**Coordinate-based change listings**
[Start of Attachment]

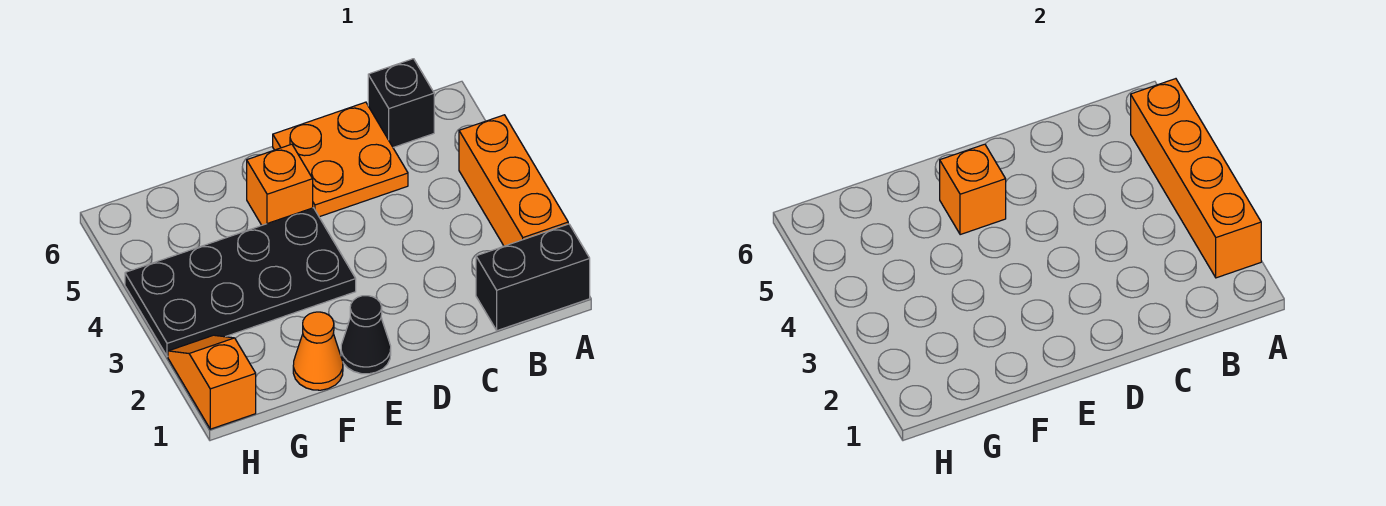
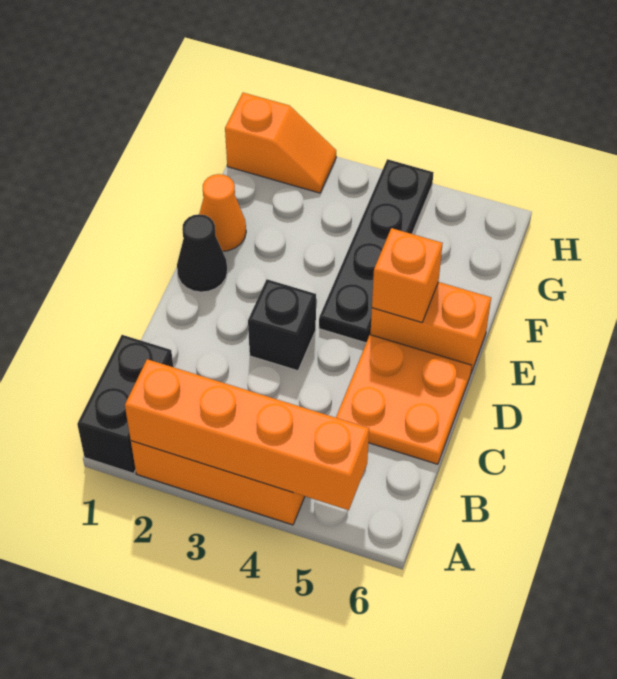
black 1x1 brick [368,59,434,147] -> black 1x1 brick moved to [248,279,316,371]
black 2x4 plate [125,208,356,357] -> black 1x4 plate [319,159,434,343]
orange 1x1 brick [247,144,313,225] -> orange 1x2 brick [370,282,491,373]

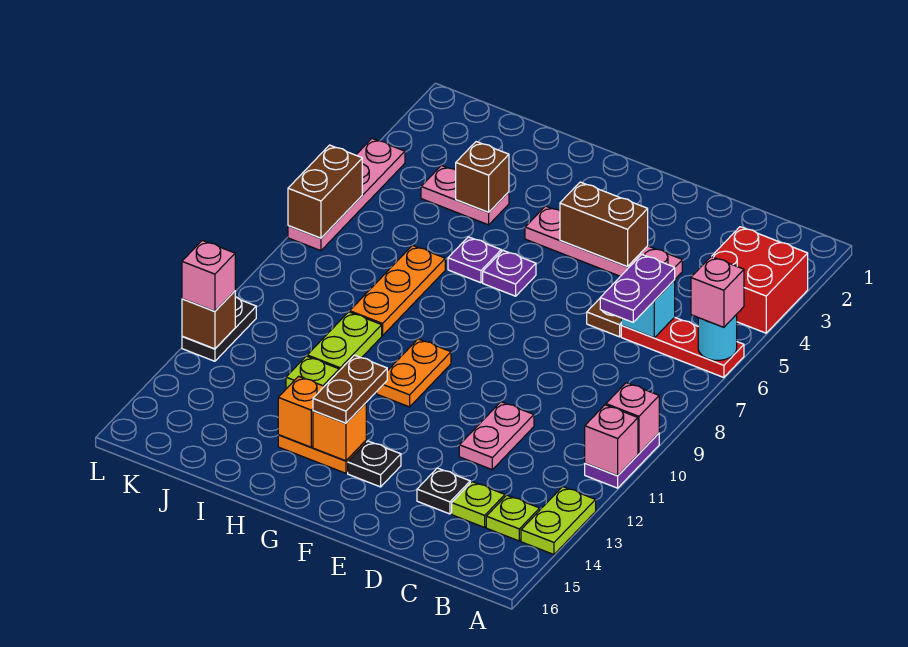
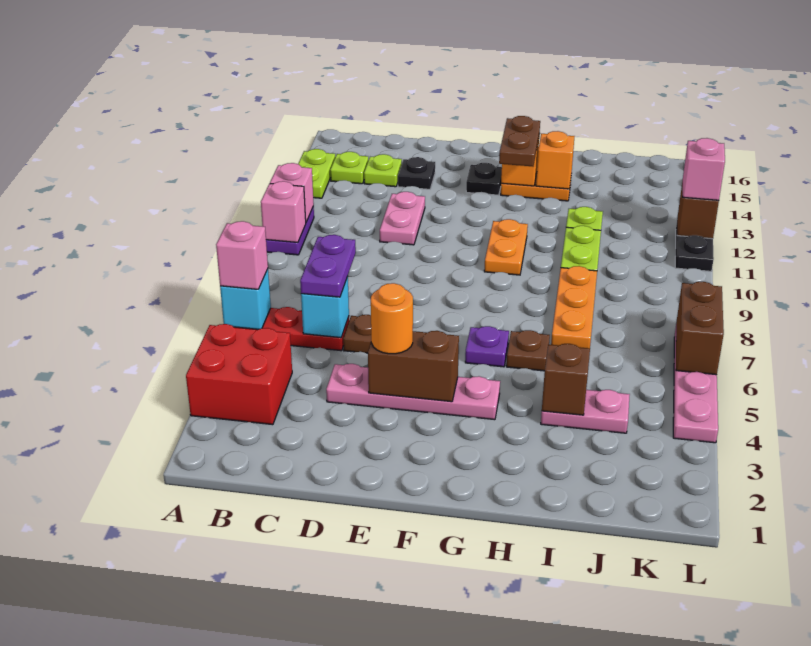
cyan 1x1 round brick [698,314,737,360] -> cyan 1x1 brick [220,269,271,329]
none -> orange 1x1 round brick [371,283,413,354]
purple 1x1 plate [448,237,501,283] -> brown 1x1 plate [506,330,550,371]

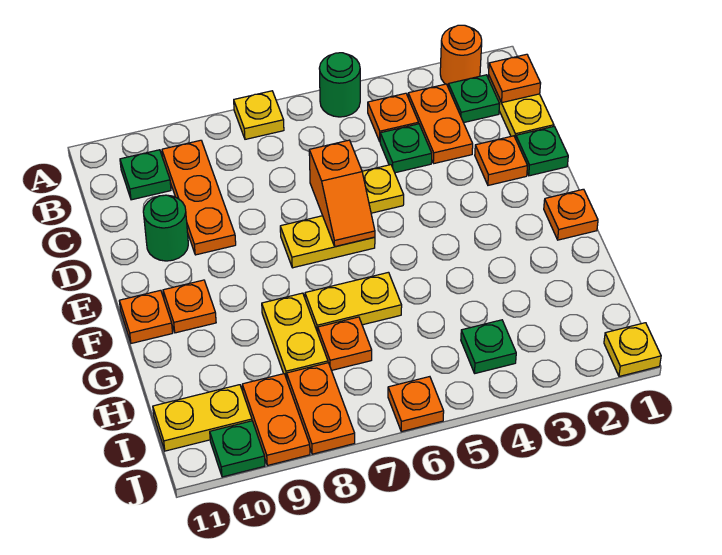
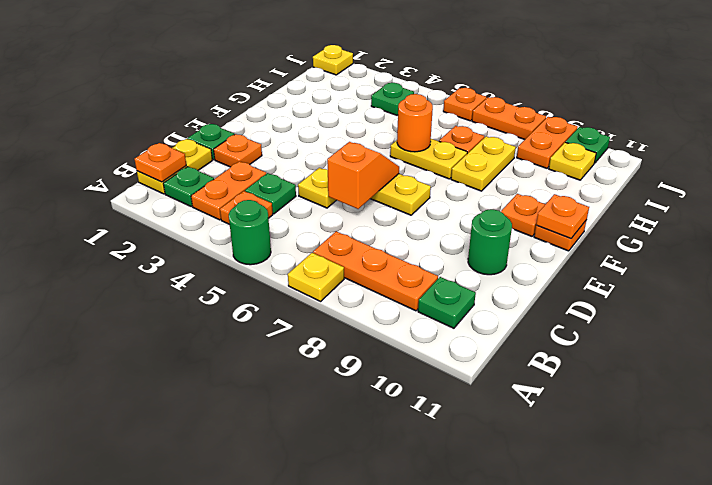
orange 1x1 round brick [440,25,482,86] -> orange 1x1 round brick moved to [397,94,433,152]
orange 1x3 plate [162,140,236,255] -> orange 1x3 plate turned to [313,231,438,311]
orange 1x1 plate [544,189,598,240] -> orange 1x1 plate moved to [536,194,589,239]
orange 1x2 plate [287,363,355,454] -> orange 1x2 plate turned to [472,97,546,140]
yellow 1x2 plate [153,385,252,451] -> yellow 1x1 plate [549,142,596,180]

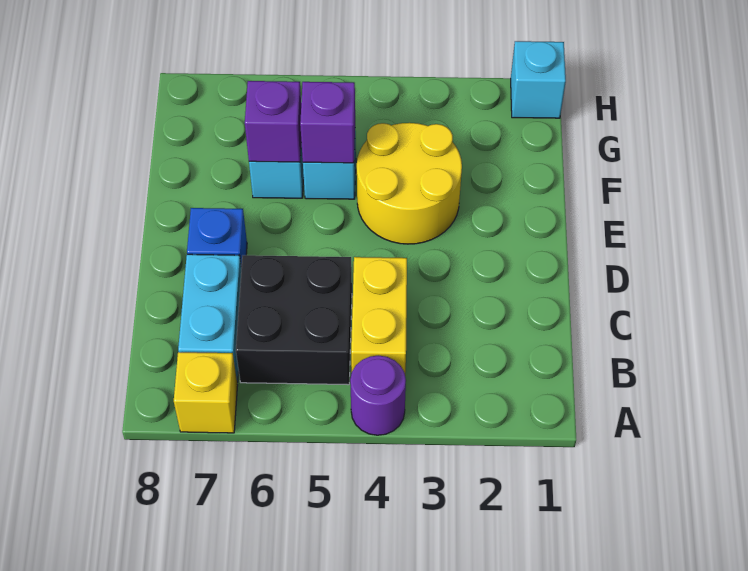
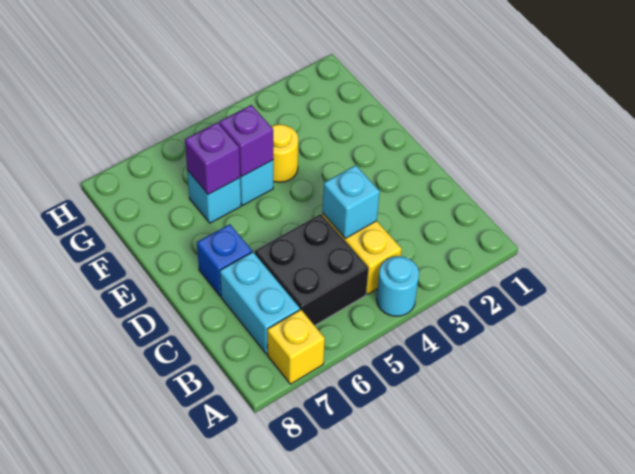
purple 1x1 round brick [350,356,406,435] -> cyan 1x1 round brick [377,256,419,316]
yellow 2x2 round brick [357,123,462,244] -> yellow 1x1 round brick [271,124,298,182]
cyan 1x1 brick [511,41,566,118] -> cyan 1x1 brick moved to [322,165,380,238]

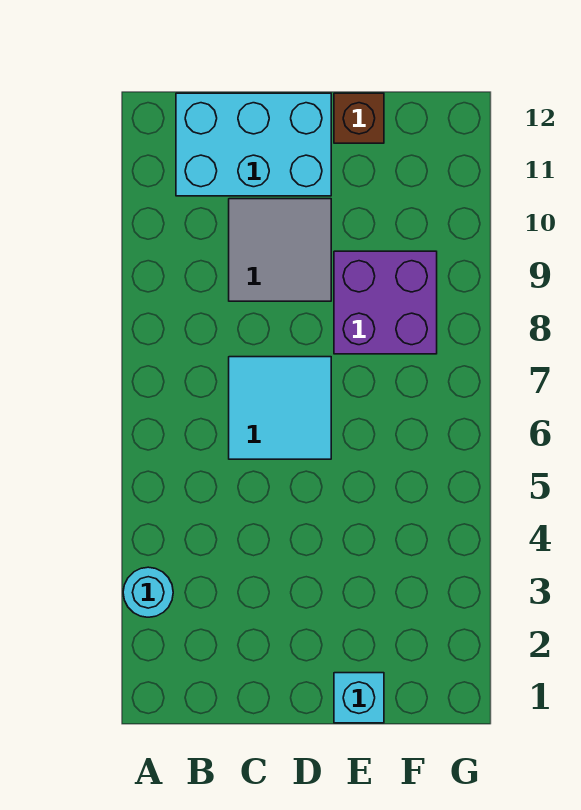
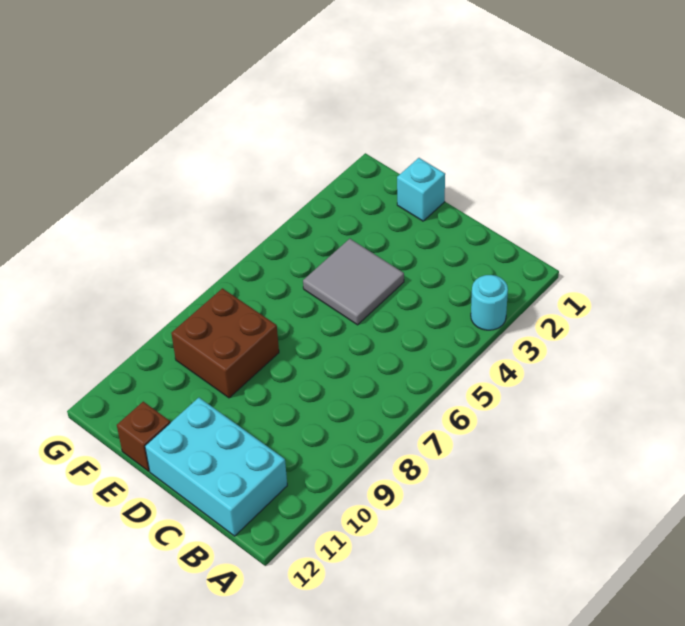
cyan 2x2 tile [229,357,331,459] -> none
grey 2x2 tile [229,199,331,301] -> grey 2x2 tile moved to [303,239,404,325]
purple 2x2 brick [334,251,437,354] -> brown 2x2 brick [171,288,279,398]

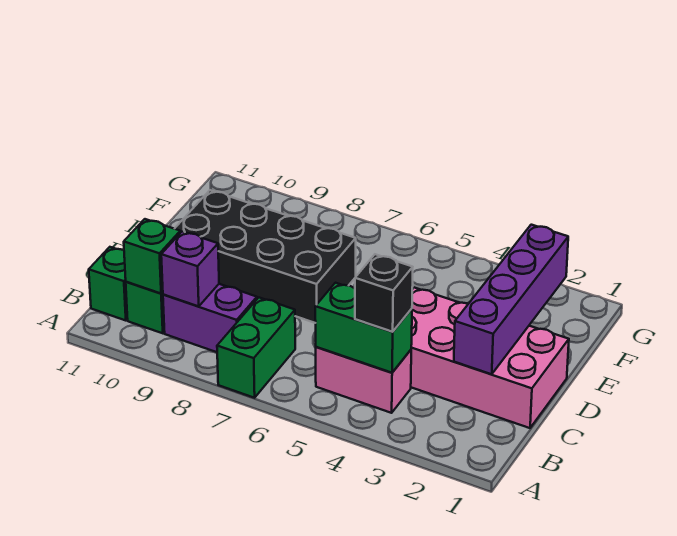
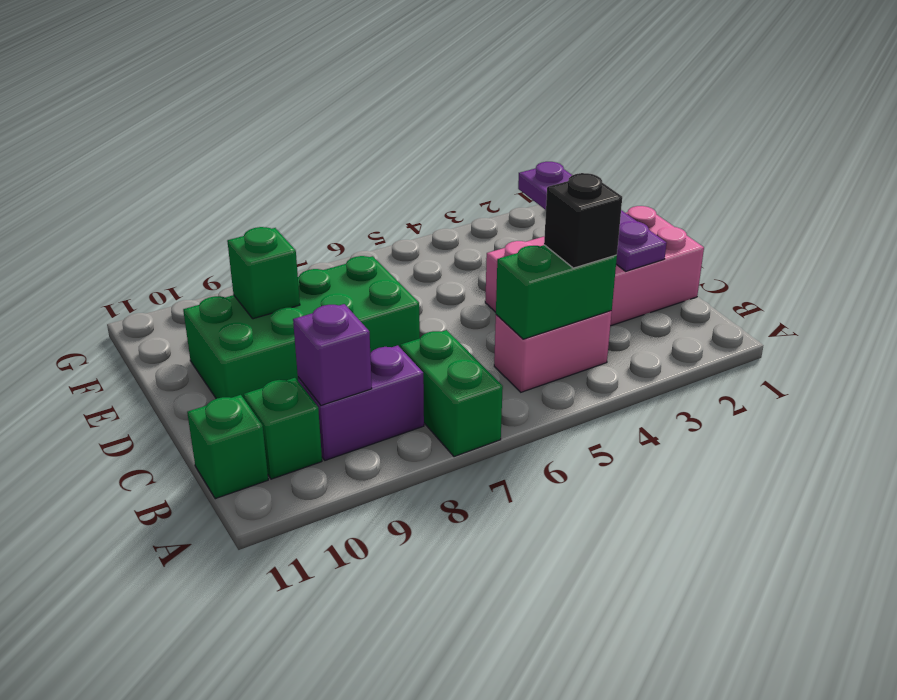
green 1x1 brick [124,219,180,293] -> green 1x1 brick moved to [227,227,300,319]
purple 1x4 brick [454,225,568,374] -> purple 1x4 plate [518,162,666,271]
black 2x4 brick [175,190,356,323] -> green 2x4 brick [183,256,420,399]

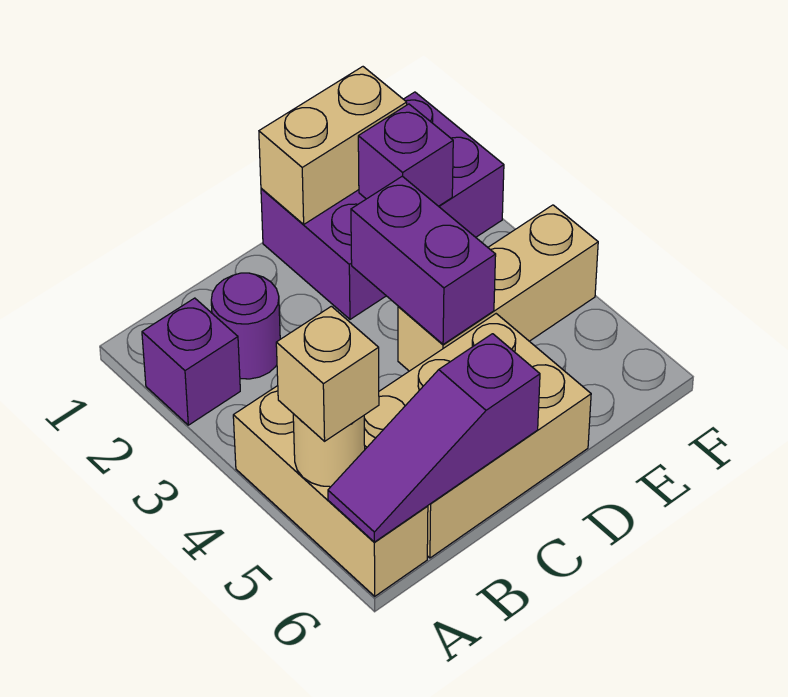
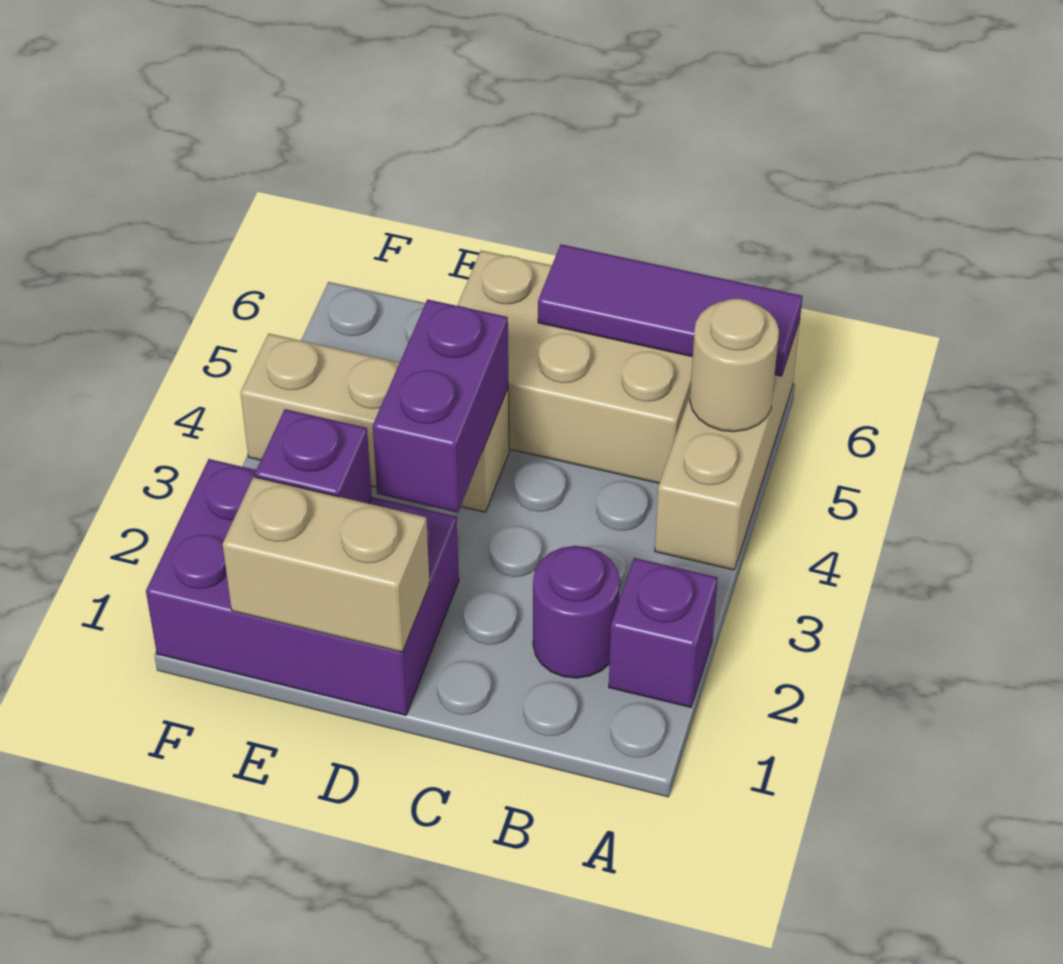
tan 1x1 brick [276,306,379,441] -> none
purple 1x3 slope [328,334,540,542] -> purple 1x3 tile [538,244,802,376]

[End of Attachment]

**ABOUT THIS EXERCISE**
Set the pictures aside and reproduce exactly the lines above, from the line holding "orange 1x1 plate [544,189,598,240]" through the line holding "cyan 1x1 brick [511,41,566,118]", both included, with nothing else.

**RESPONSE TO THE EXERCISE**
orange 1x1 plate [544,189,598,240] -> orange 1x1 plate moved to [536,194,589,239]
orange 1x2 plate [287,363,355,454] -> orange 1x2 plate turned to [472,97,546,140]
yellow 1x2 plate [153,385,252,451] -> yellow 1x1 plate [549,142,596,180]

purple 1x1 round brick [350,356,406,435] -> cyan 1x1 round brick [377,256,419,316]
yellow 2x2 round brick [357,123,462,244] -> yellow 1x1 round brick [271,124,298,182]
cyan 1x1 brick [511,41,566,118] -> cyan 1x1 brick moved to [322,165,380,238]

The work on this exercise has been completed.